• **Exercise**:
Please look for the string "dark" below and report every line in which it occurs.

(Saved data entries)

----

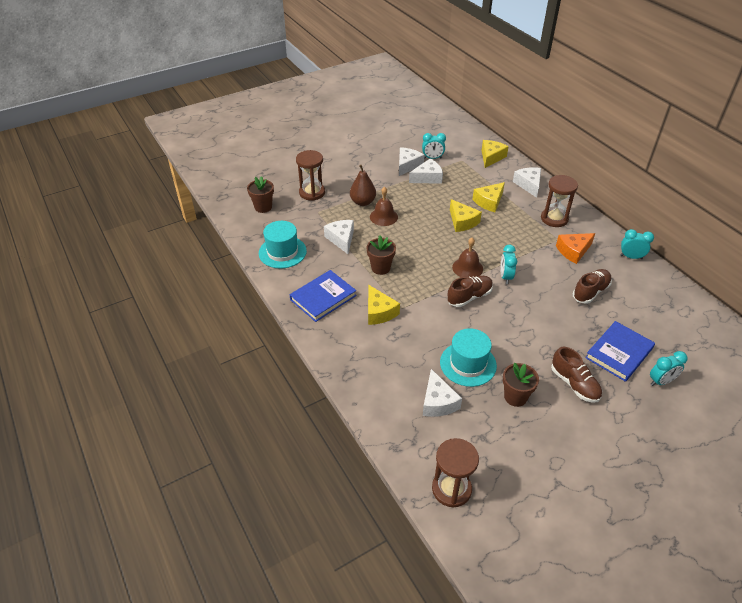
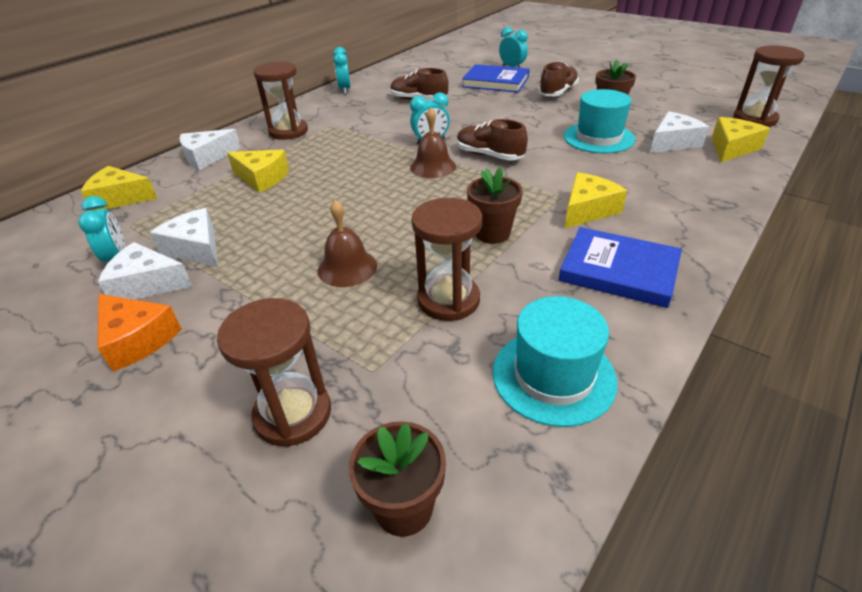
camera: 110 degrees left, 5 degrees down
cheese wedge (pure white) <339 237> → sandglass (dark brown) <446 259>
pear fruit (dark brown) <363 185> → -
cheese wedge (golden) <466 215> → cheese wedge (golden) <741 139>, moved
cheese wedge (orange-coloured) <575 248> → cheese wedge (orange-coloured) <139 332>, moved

----

• **Your response**:
cheese wedge (pure white) <339 237> → sandglass (dark brown) <446 259>
pear fruit (dark brown) <363 185> → -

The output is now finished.